Please, without any pictures, set down exactly the part of the listing below that opens with the line containing "BUTTON1 pin GND: GND -> none" and closes with the line containing "BUTTON1: TTP223 -> B3F".

━━ DATA EXCERPTS

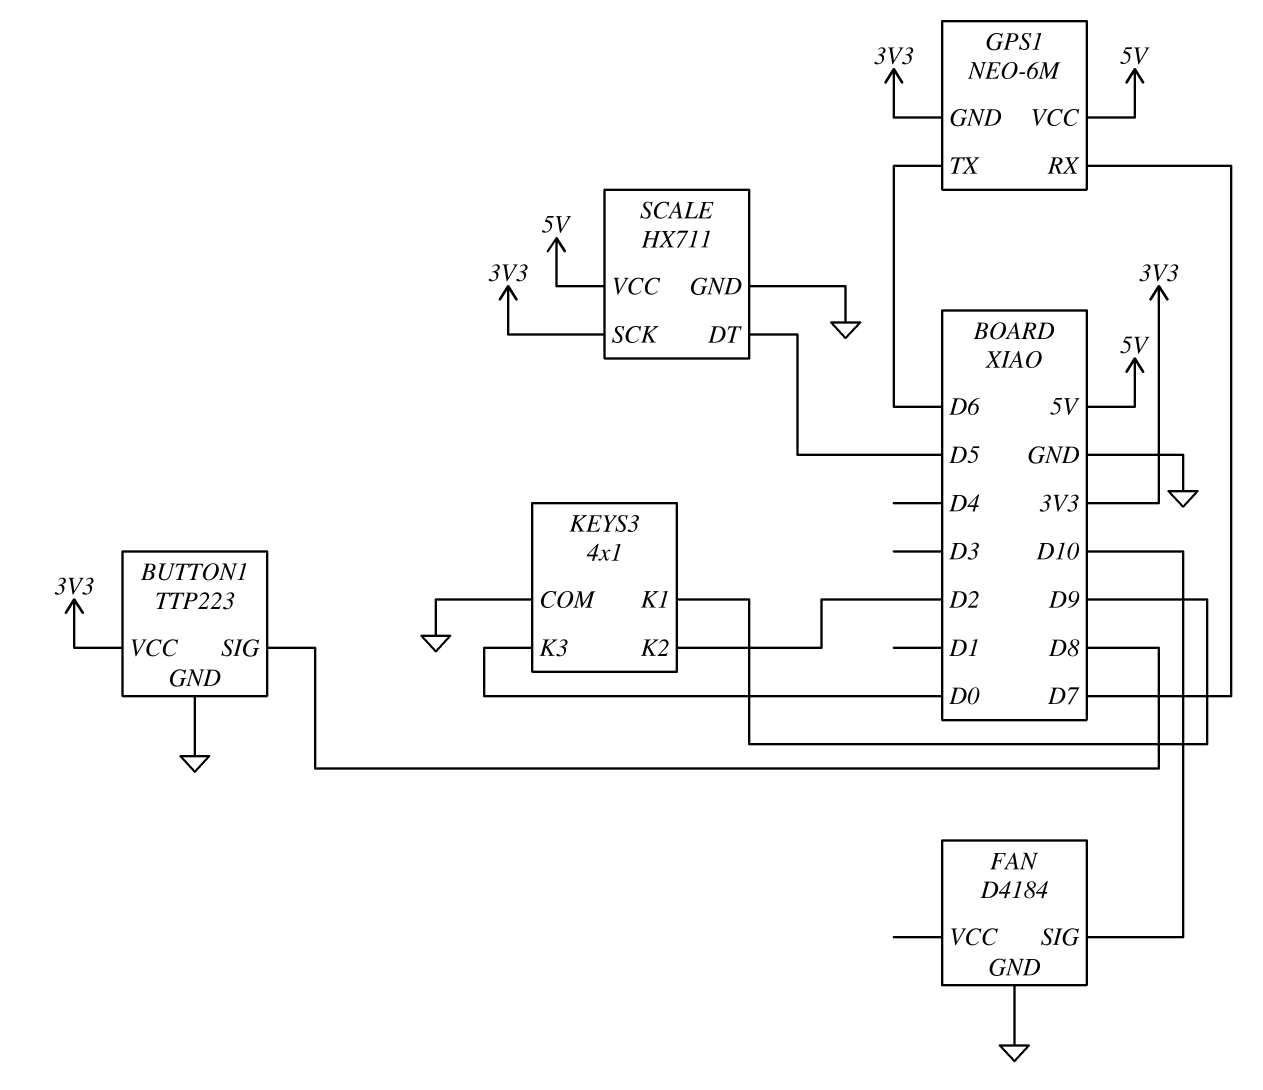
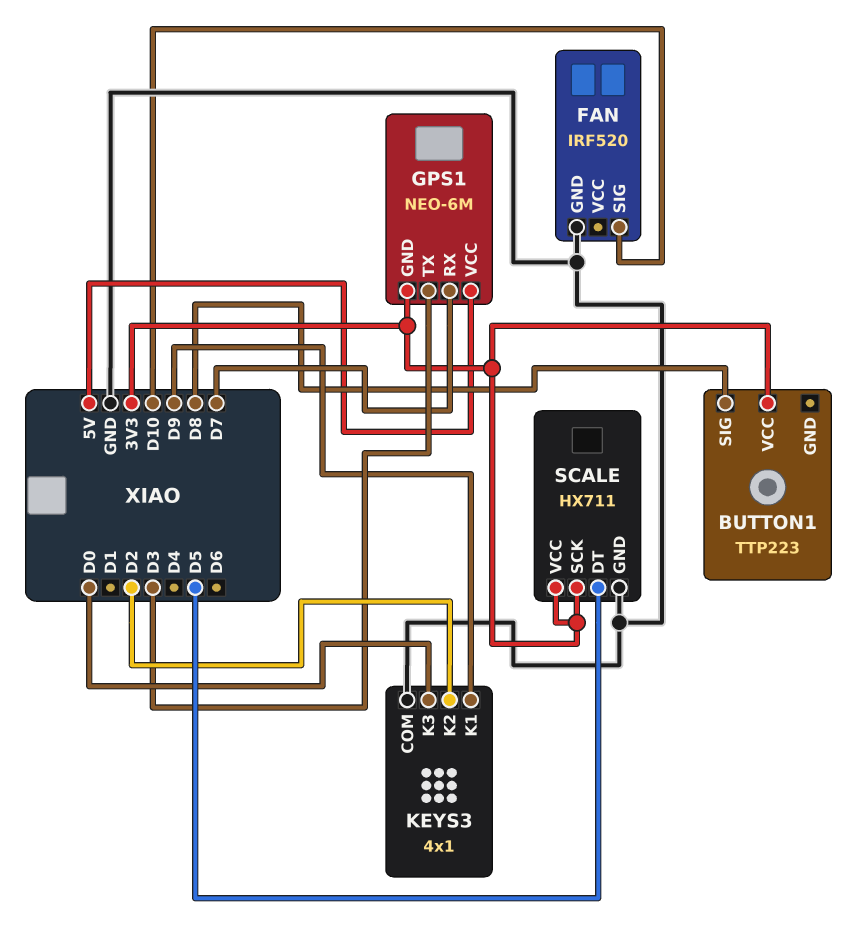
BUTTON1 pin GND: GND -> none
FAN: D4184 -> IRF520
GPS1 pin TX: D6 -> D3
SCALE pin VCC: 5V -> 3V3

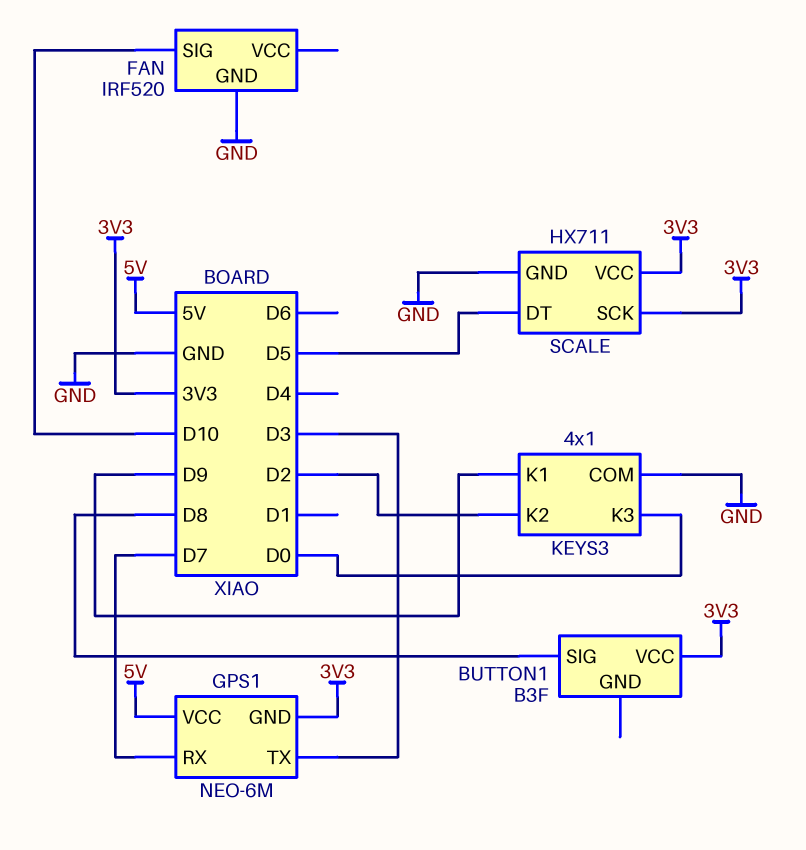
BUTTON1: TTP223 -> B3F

━━━━
━━ DATA EXCERPTS

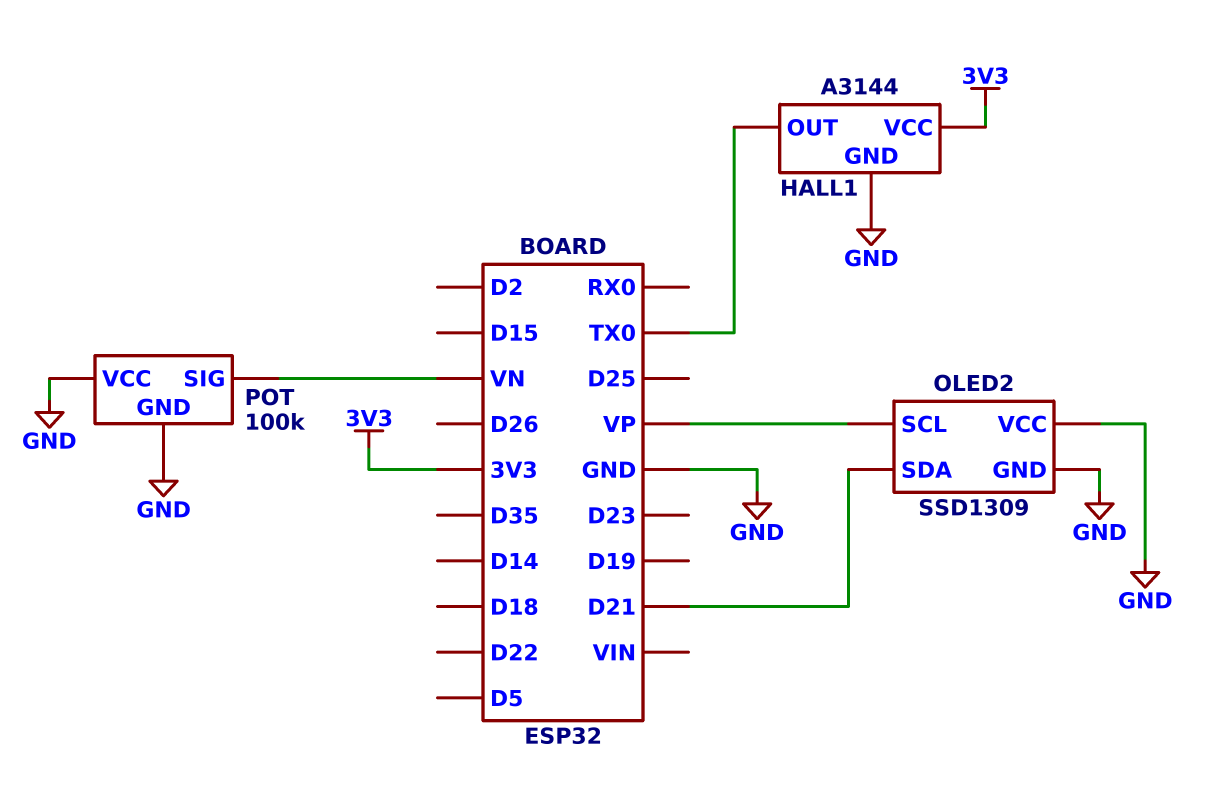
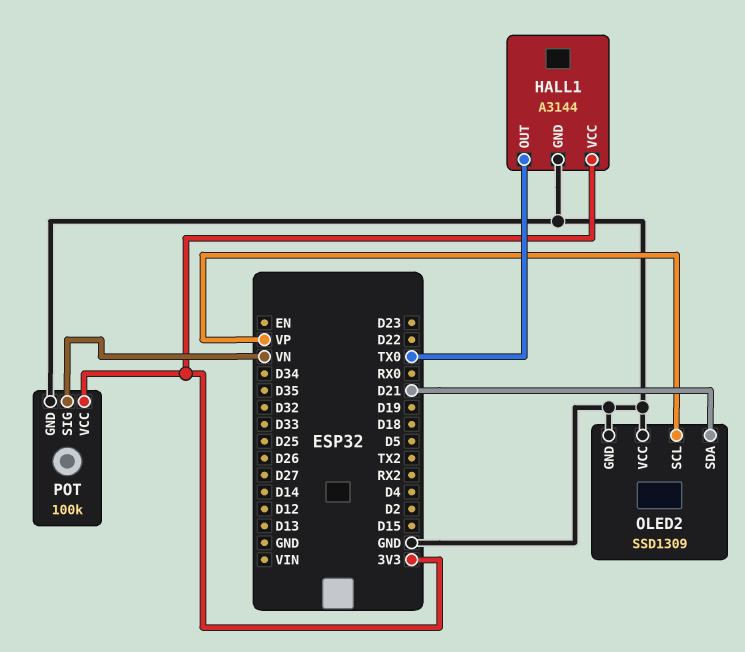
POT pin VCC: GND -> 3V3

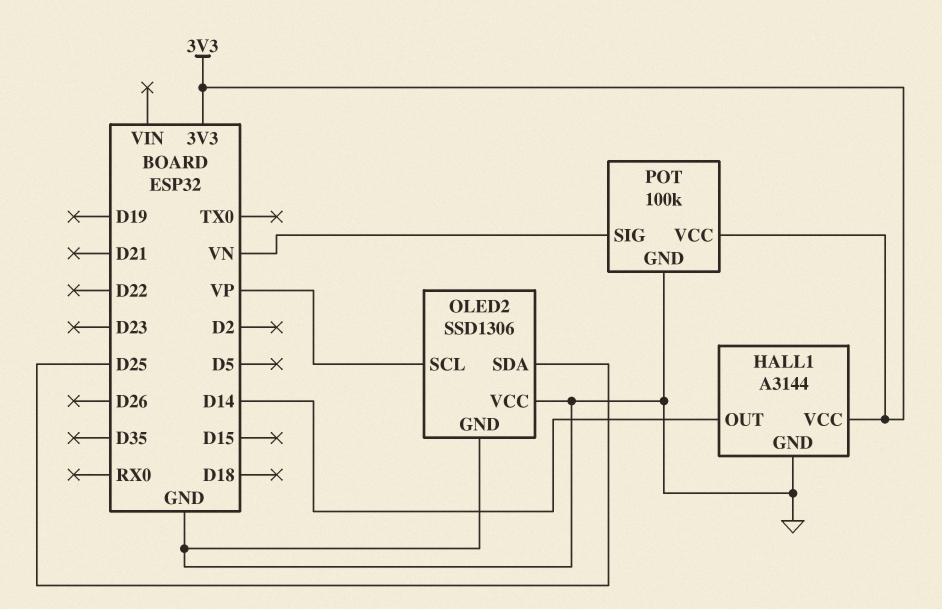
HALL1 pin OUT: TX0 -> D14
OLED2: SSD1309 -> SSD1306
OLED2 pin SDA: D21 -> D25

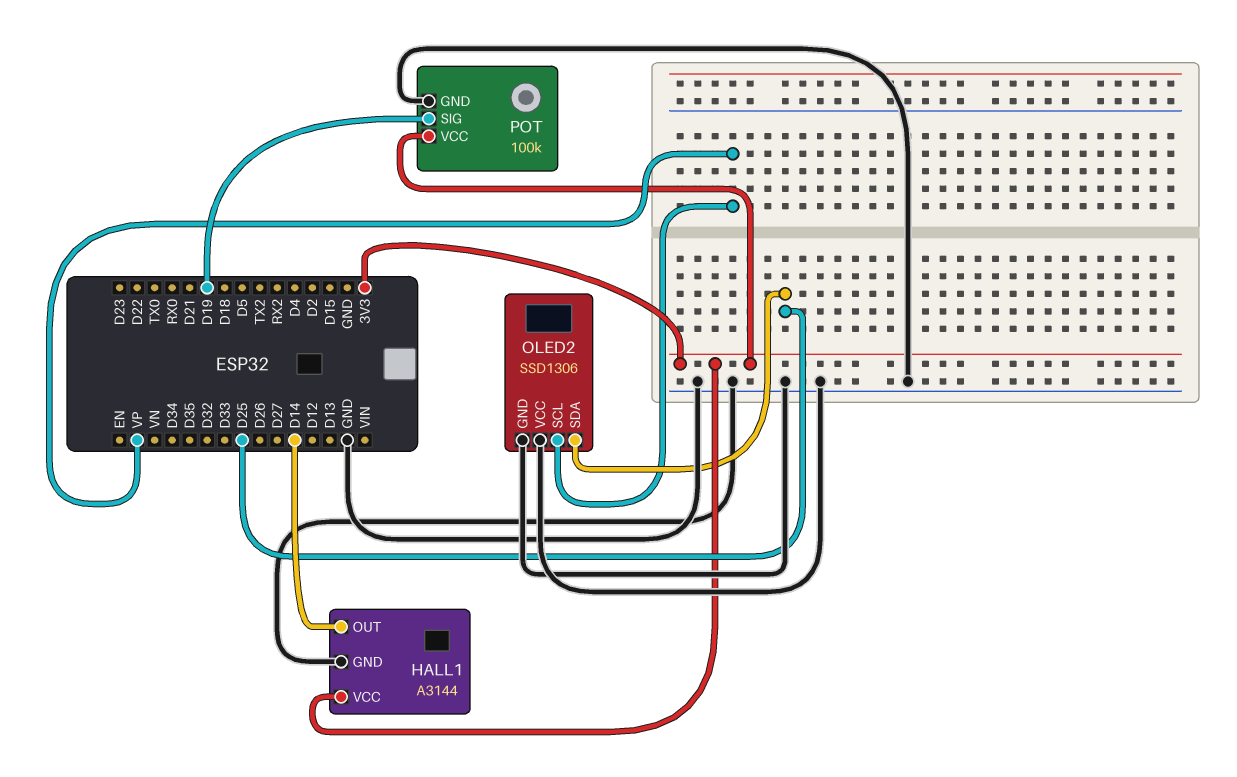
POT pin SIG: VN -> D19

━━━━

» TASK SOLUTION
BUTTON1 pin GND: GND -> none
FAN: D4184 -> IRF520
GPS1 pin TX: D6 -> D3
SCALE pin VCC: 5V -> 3V3

BUTTON1: TTP223 -> B3F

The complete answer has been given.